#### Given entries
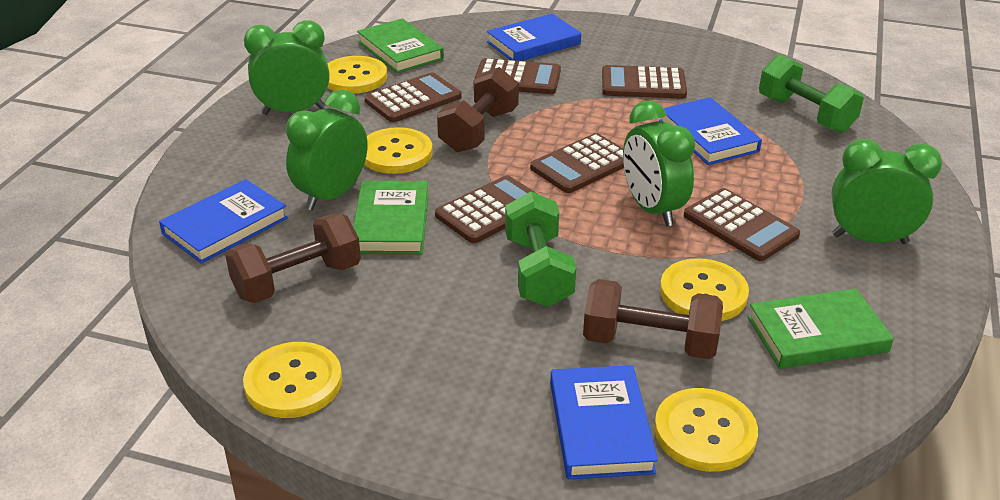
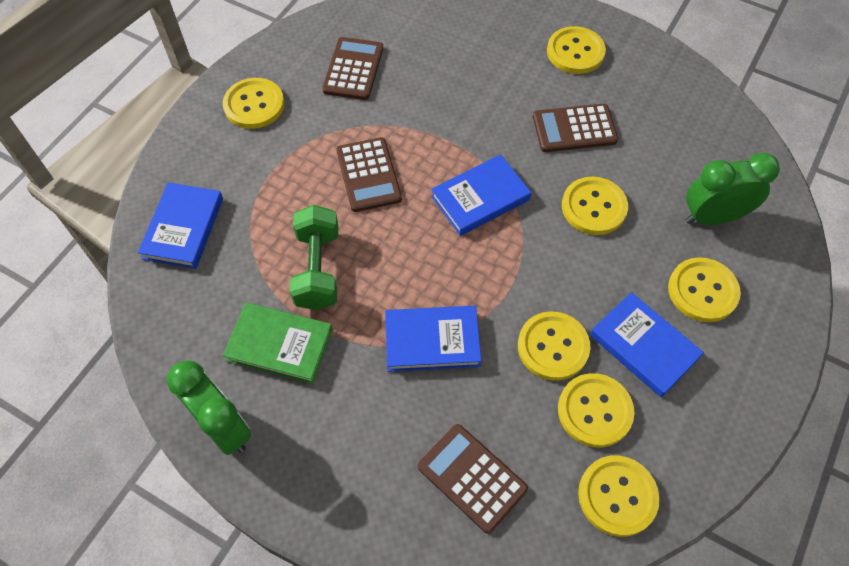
brown calculator: 6 -> 4
brown dumbbell: 3 -> 0
green book: 3 -> 1
green clock: 4 -> 2
green dumbbell: 2 -> 1
yellow button: 5 -> 7

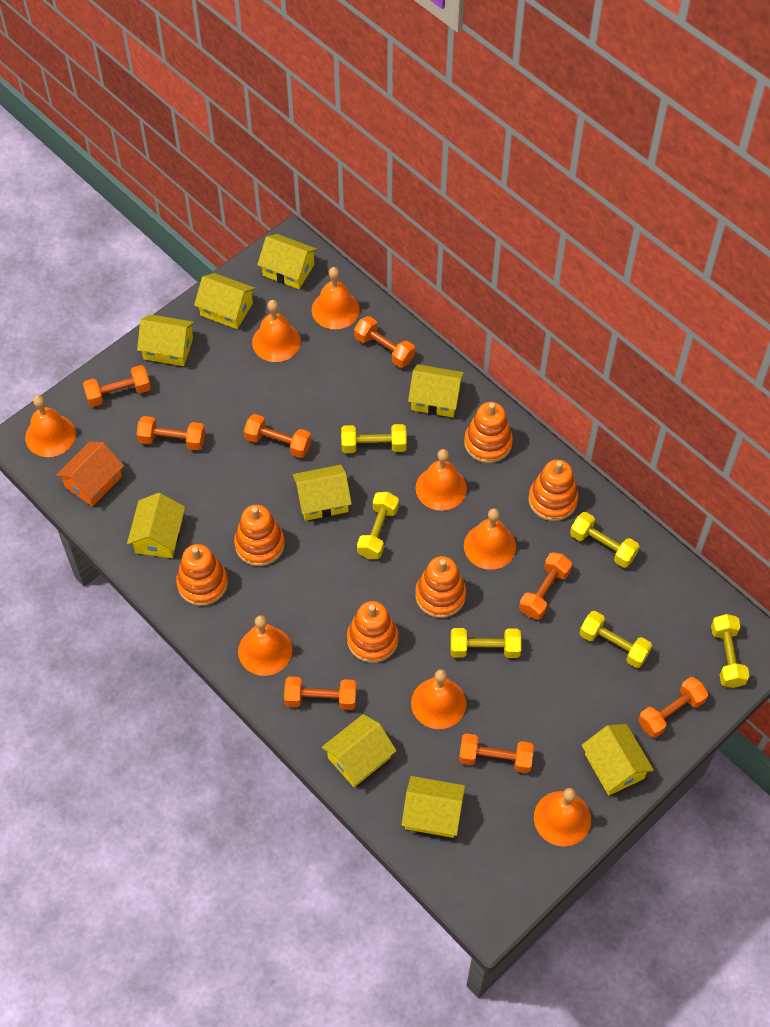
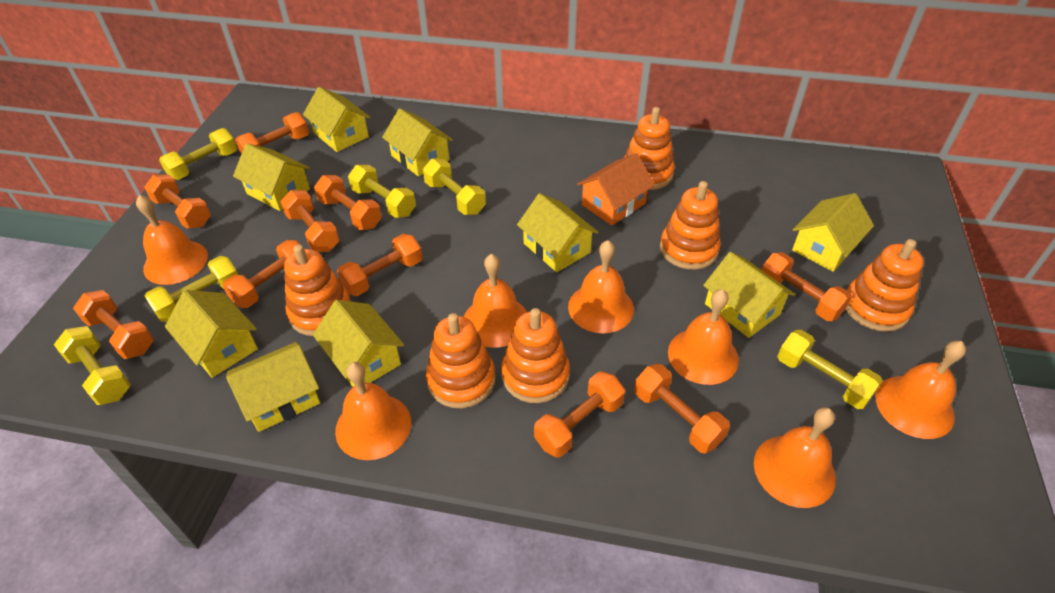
orange bell: 8 -> 7
orange dumbbell: 8 -> 10

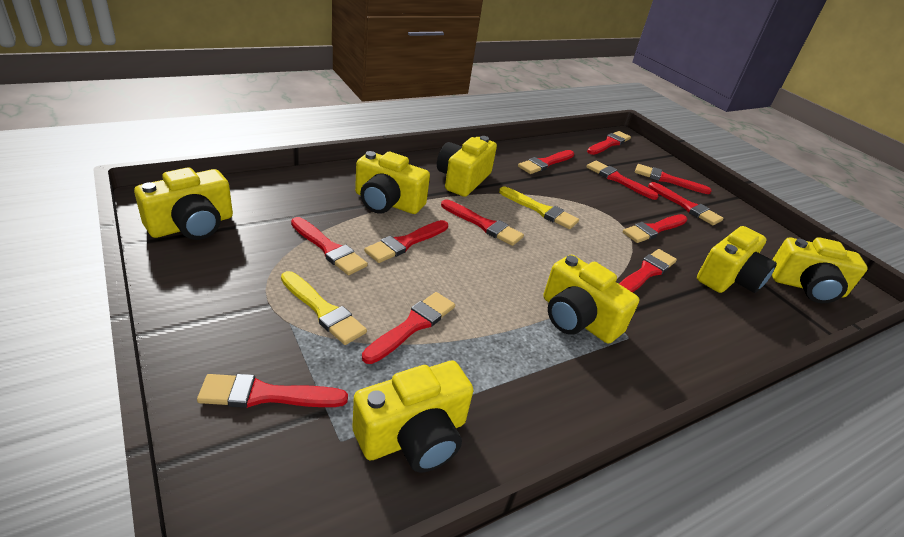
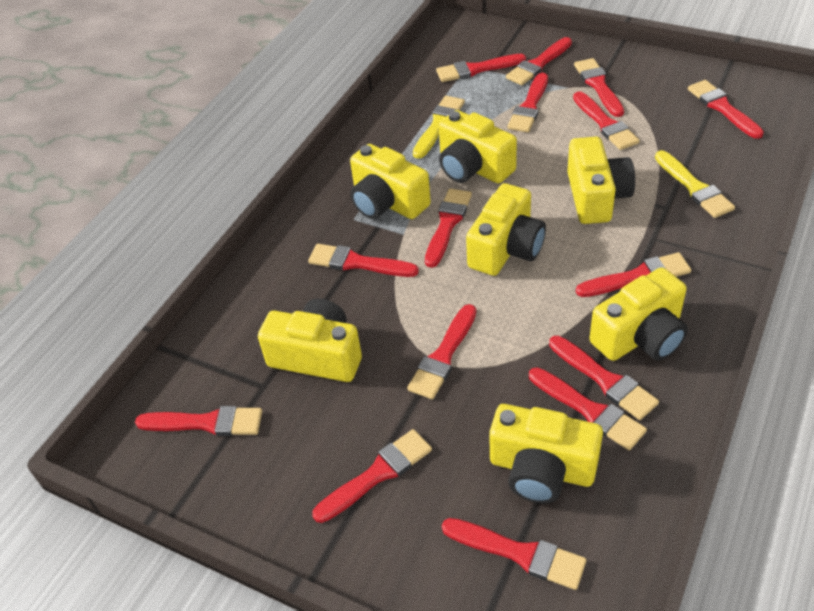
red brush: 12 -> 15

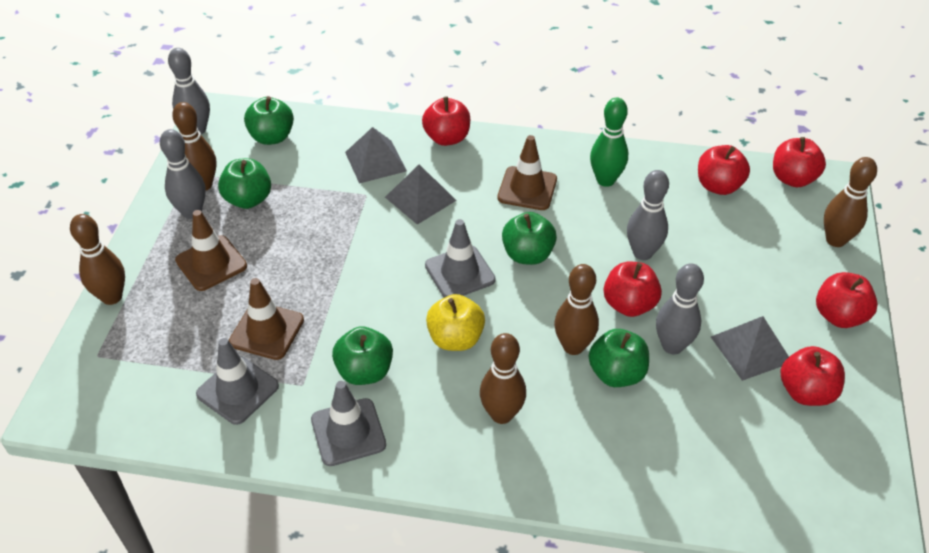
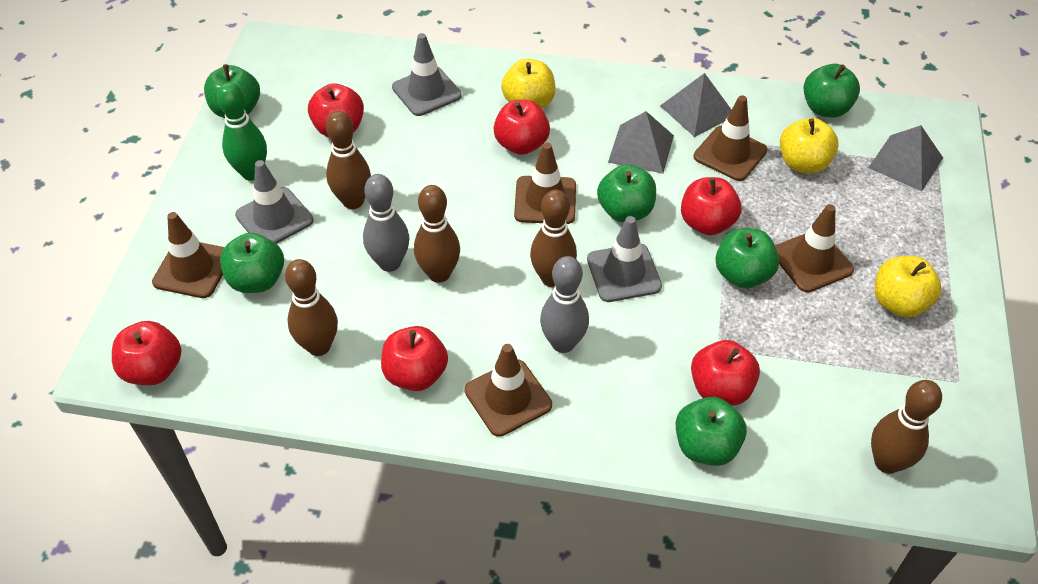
brown traffic cone: 3 -> 5
green apple: 5 -> 6
grey bowling pin: 4 -> 2
yellow apple: 1 -> 3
########
:: Work order ::
Each line from the one holding "green clock: 4 -> 2" to the end of the records above must be copied exactly; the pictures must not be copied.

:: Output ::
green clock: 4 -> 2
green dumbbell: 2 -> 1
yellow button: 5 -> 7

orange bell: 8 -> 7
orange dumbbell: 8 -> 10

red brush: 12 -> 15

brown traffic cone: 3 -> 5
green apple: 5 -> 6
grey bowling pin: 4 -> 2
yellow apple: 1 -> 3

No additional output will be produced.